## Work order
Beginning with the line that holds "TOF1 pin SDA: D7 -> D8", copy each line exactly through the end of the entries, but leave the pictures out.

Stored data
• • • • • • •

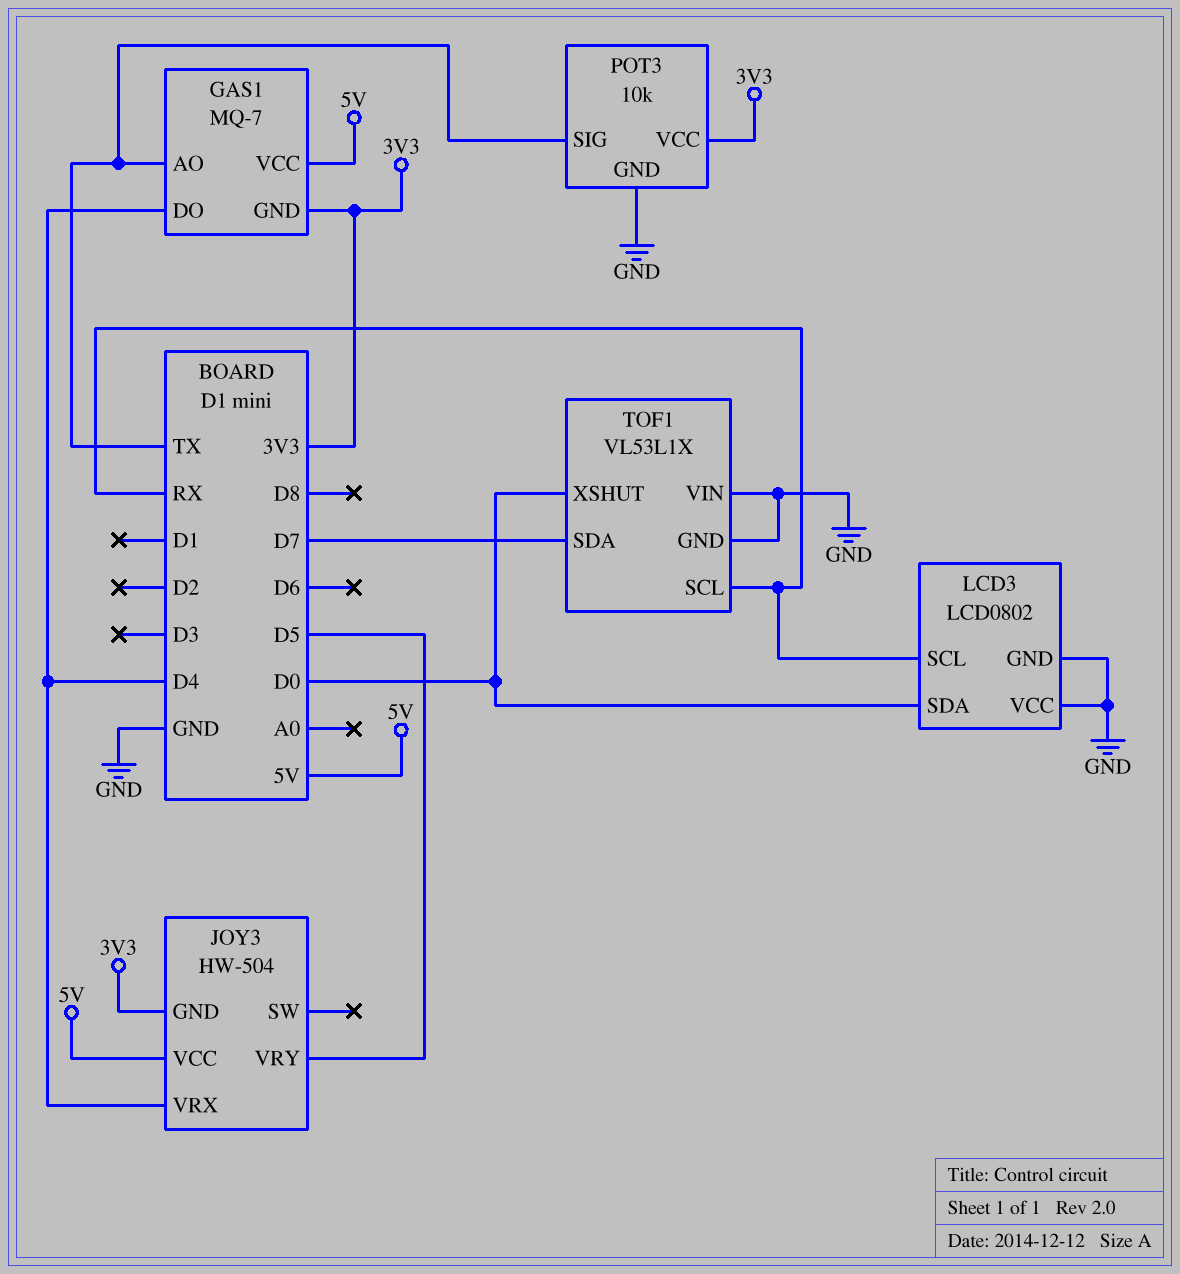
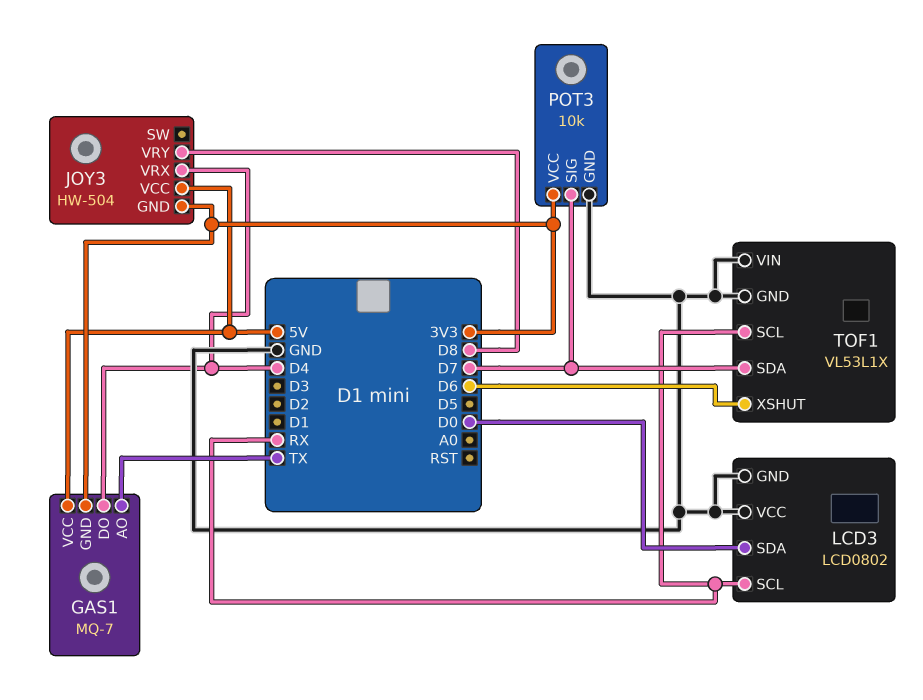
JOY3 pin VRY: D5 -> D8
POT3 pin SIG: TX -> D7
TOF1 pin XSHUT: D0 -> D6

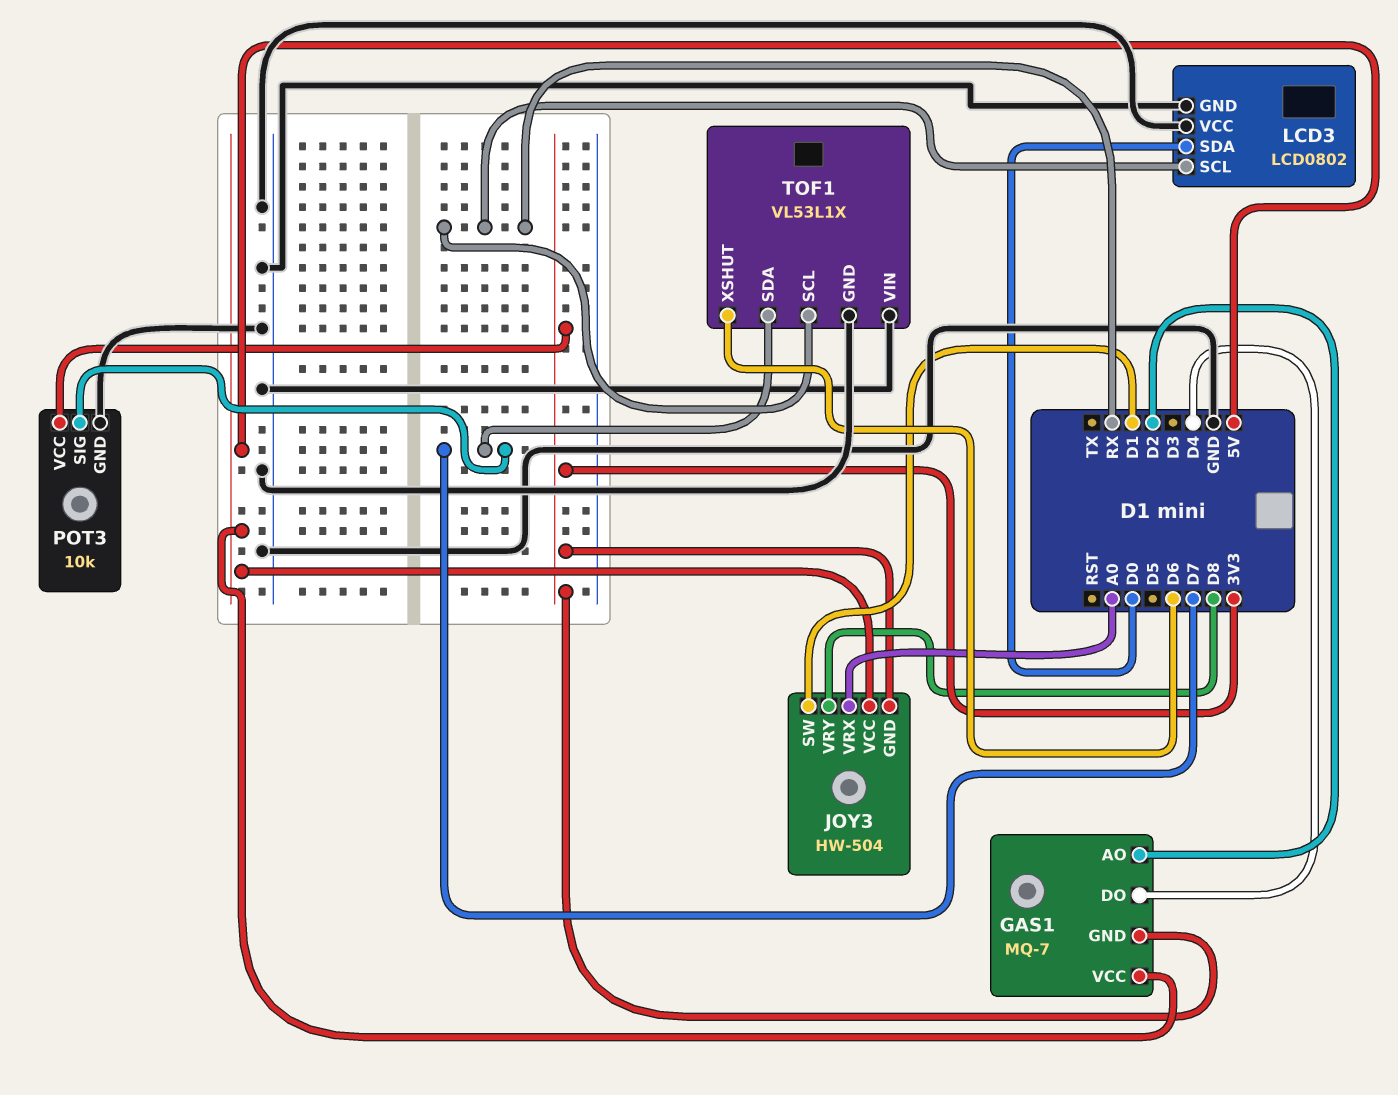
GAS1 pin AO: TX -> D2
JOY3 pin SW: none -> D1
JOY3 pin VRX: D4 -> A0

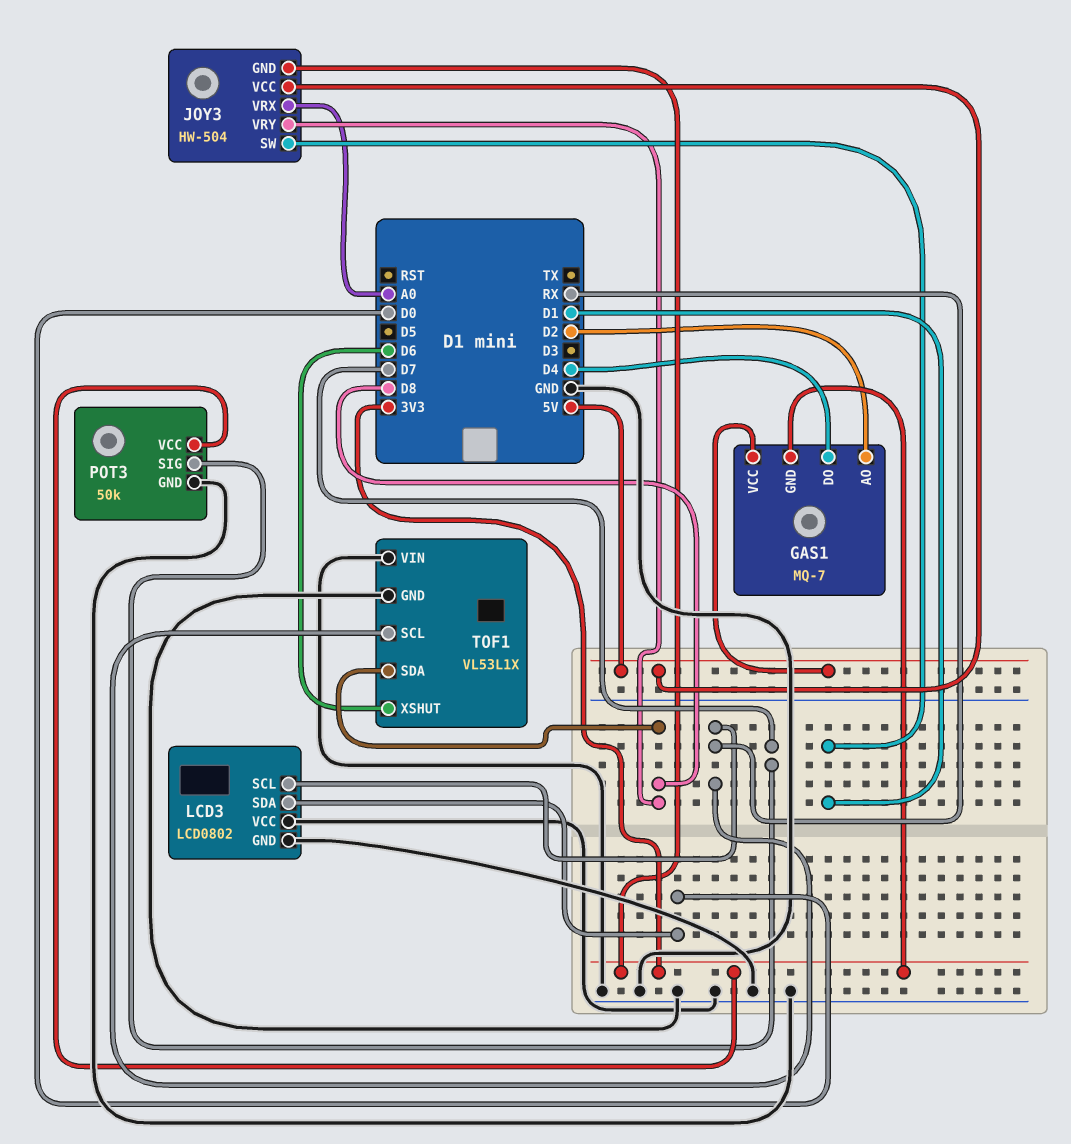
POT3: 10k -> 50k
TOF1 pin SDA: D7 -> D8

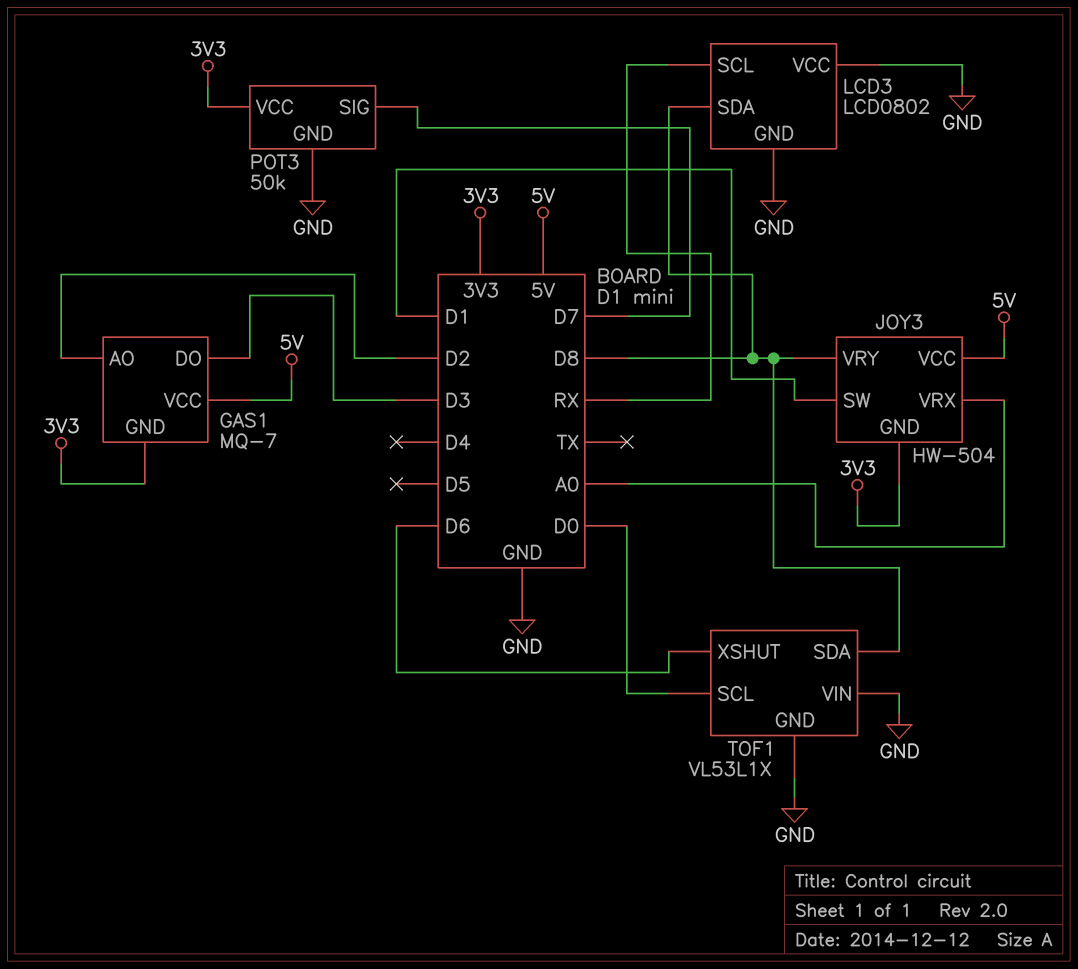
GAS1 pin DO: D4 -> D3
LCD3 pin SDA: D0 -> D8
TOF1 pin SCL: RX -> D0

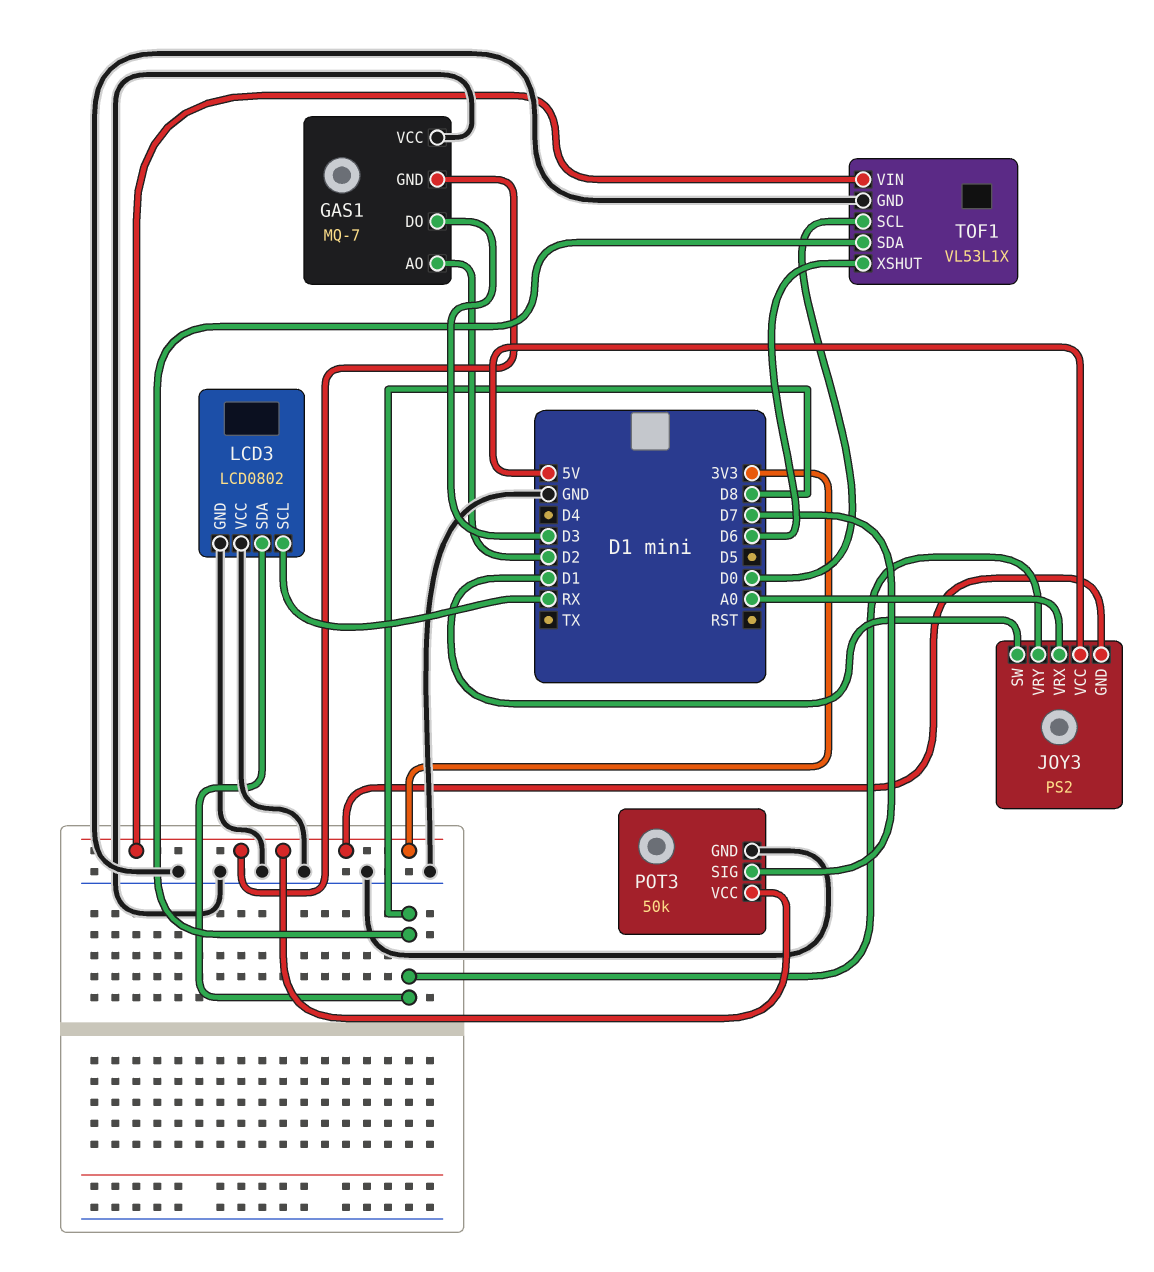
GAS1 pin VCC: 5V -> GND
JOY3: HW-504 -> PS2
TOF1 pin VIN: GND -> 3V3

• • • • • • •

## Output of the task
TOF1 pin SDA: D7 -> D8

GAS1 pin DO: D4 -> D3
LCD3 pin SDA: D0 -> D8
TOF1 pin SCL: RX -> D0

GAS1 pin VCC: 5V -> GND
JOY3: HW-504 -> PS2
TOF1 pin VIN: GND -> 3V3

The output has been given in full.